Each time a line of the listing holds "star", copy that line.

-- The input follows --

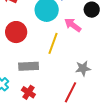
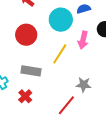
pink arrow: (73, 25) -> (83, 40), turned -126

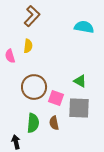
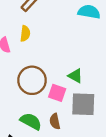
green triangle: (80, 81) -> (75, 76), moved
green semicircle: (33, 123) -> (31, 121), turned -66

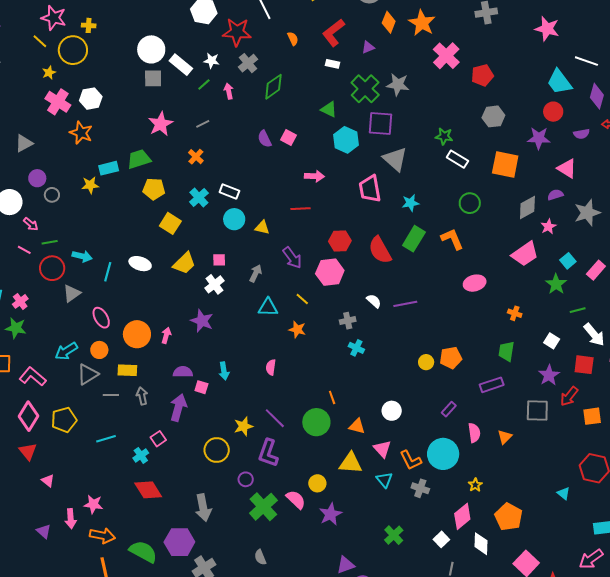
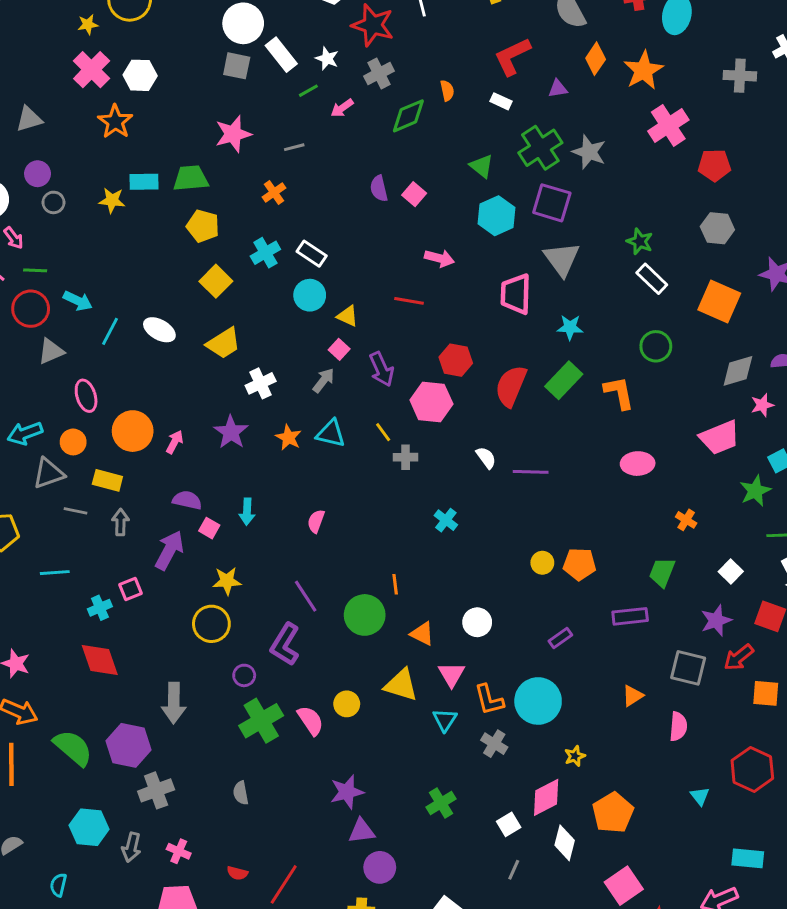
orange semicircle: (293, 39) -> (447, 91), moved
pink arrow: (229, 91) -> (342, 108), turned -126
red semicircle: (380, 250) -> (511, 386), turned 40
pink square: (219, 260) -> (339, 349), moved, turned 32
gray cross: (348, 321) -> (406, 457), moved
orange star: (297, 330) -> (289, 437), moved
yellow star: (243, 426) -> (227, 581), moved
pink semicircle: (474, 433) -> (678, 726), moved
purple star: (330, 514) -> (347, 792), moved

-- The input concluded --

* Expected answer *
orange star: (297, 330) -> (289, 437), moved
yellow star: (243, 426) -> (227, 581), moved
purple star: (330, 514) -> (347, 792), moved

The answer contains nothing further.